▶ TASK TO COMPLETE: When you reach the line containing "camera: 175 degrees left, 15 degrees up" in the records below, start copying exactly, and stop once you have copied the line containing "(522, 246) = (216, 257): white".

▶ INFORMATION PROVIDED:
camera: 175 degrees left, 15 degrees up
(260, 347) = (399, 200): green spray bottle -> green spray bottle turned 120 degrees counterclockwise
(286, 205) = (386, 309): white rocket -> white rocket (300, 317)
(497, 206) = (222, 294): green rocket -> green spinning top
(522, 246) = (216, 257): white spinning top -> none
==
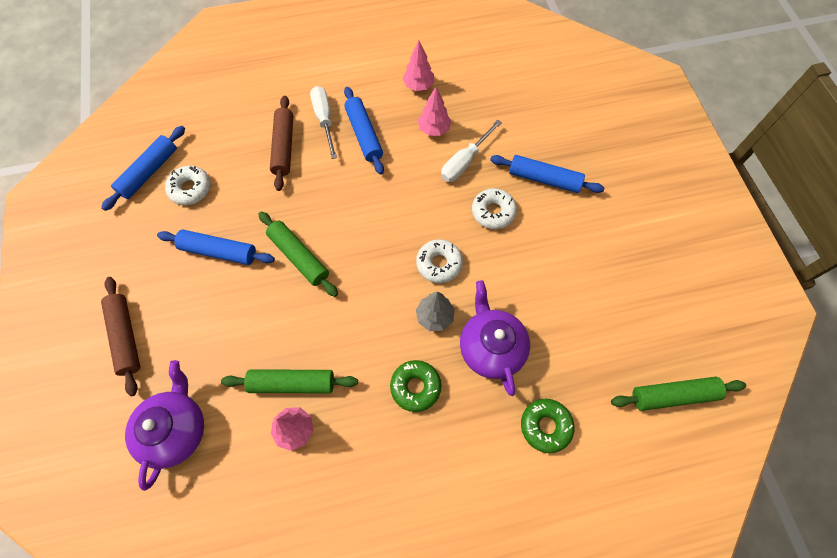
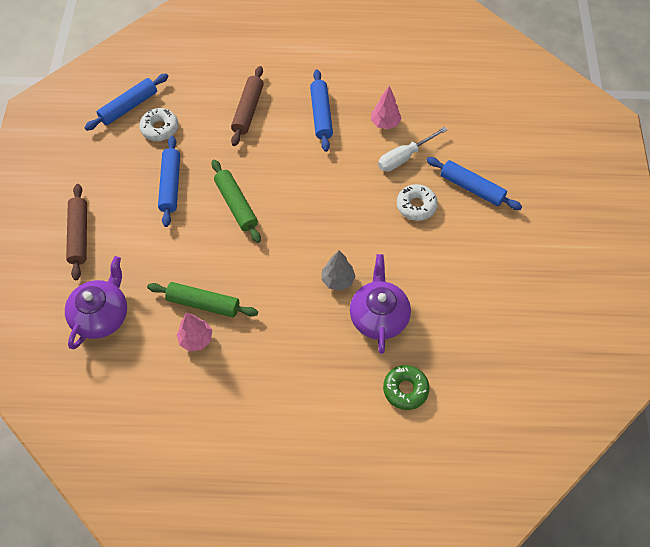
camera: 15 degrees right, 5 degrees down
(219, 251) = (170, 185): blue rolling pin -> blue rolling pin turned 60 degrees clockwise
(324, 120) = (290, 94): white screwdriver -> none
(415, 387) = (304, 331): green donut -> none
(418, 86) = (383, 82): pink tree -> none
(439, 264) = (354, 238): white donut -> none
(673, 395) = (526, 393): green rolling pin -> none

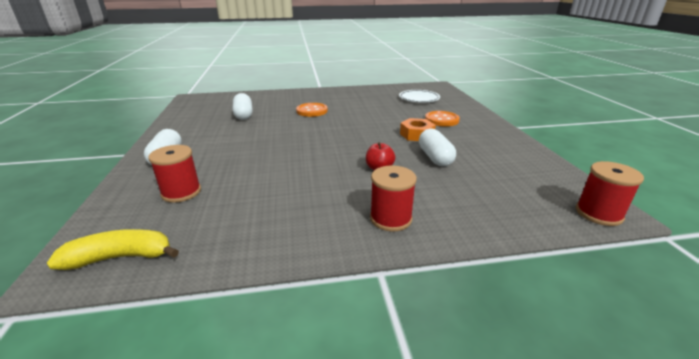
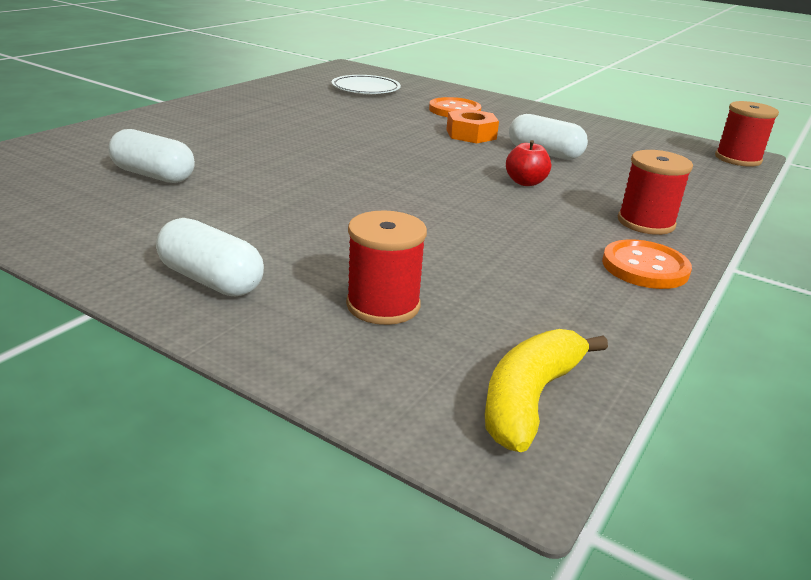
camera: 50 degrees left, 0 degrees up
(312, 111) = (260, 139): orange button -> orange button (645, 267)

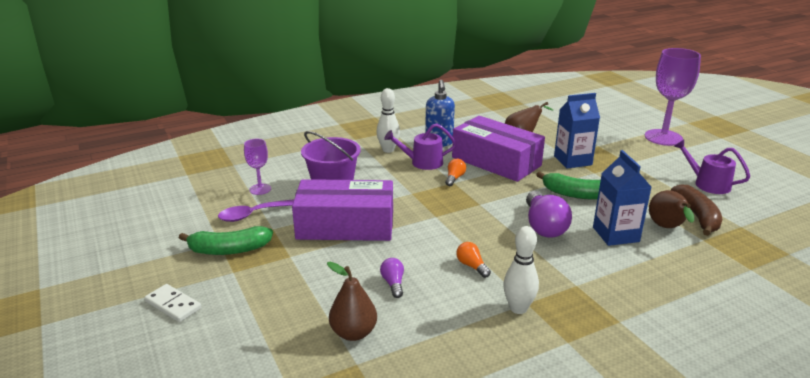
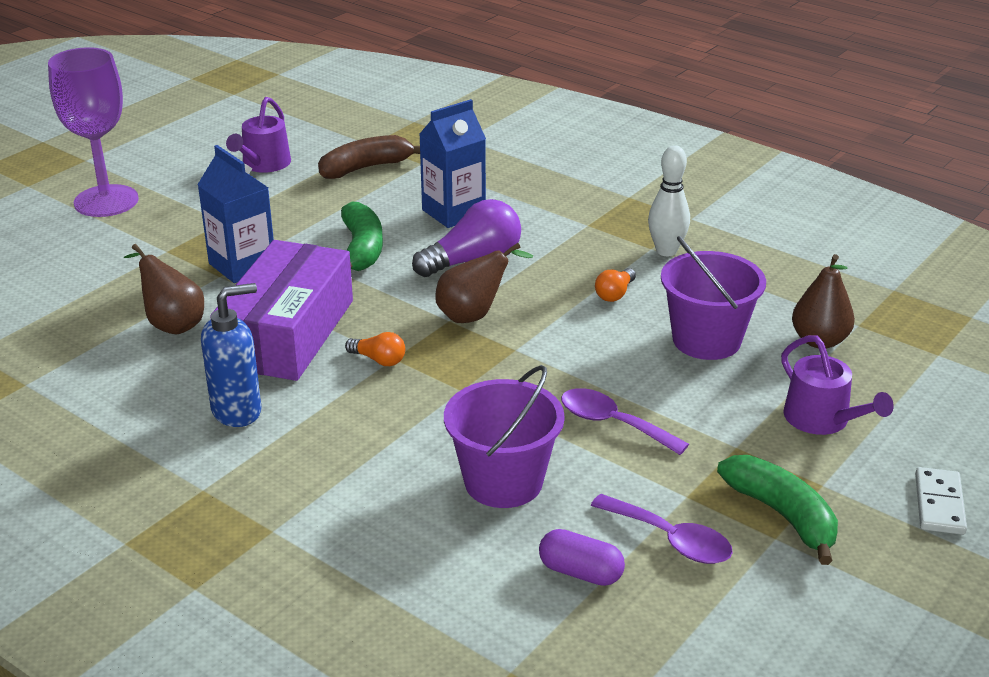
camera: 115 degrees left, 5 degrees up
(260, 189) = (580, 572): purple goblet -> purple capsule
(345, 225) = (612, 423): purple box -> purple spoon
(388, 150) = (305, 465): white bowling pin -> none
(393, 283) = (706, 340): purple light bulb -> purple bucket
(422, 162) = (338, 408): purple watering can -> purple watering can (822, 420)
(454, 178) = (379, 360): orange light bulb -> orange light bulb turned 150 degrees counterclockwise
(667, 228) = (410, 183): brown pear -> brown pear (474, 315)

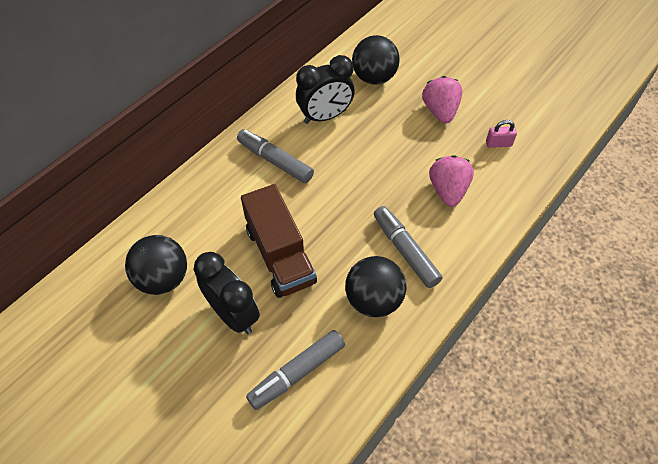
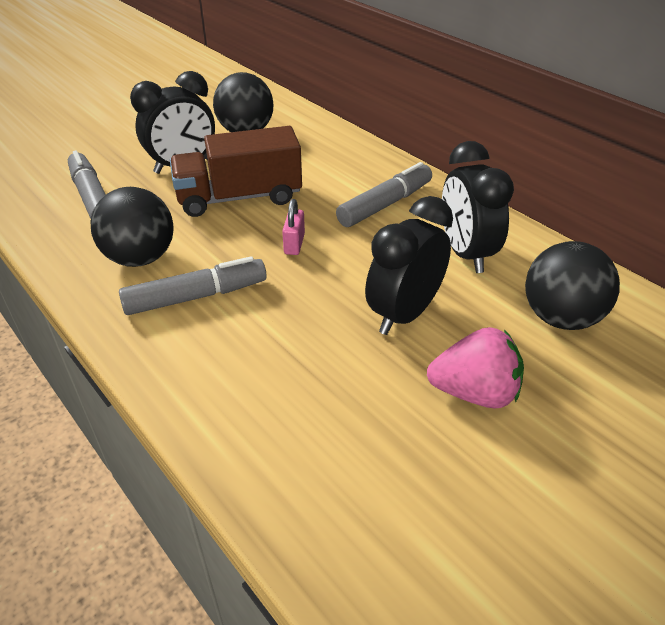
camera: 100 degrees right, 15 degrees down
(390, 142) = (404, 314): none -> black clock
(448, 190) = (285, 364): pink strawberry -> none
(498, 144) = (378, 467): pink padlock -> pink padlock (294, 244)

▶ WRITTEN RESPONSE:
camera: 175 degrees left, 15 degrees up
(260, 347) = (399, 200): green spray bottle -> green spray bottle turned 120 degrees counterclockwise
(286, 205) = (386, 309): white rocket -> white rocket (300, 317)
(497, 206) = (222, 294): green rocket -> green spinning top
(522, 246) = (216, 257): white spinning top -> none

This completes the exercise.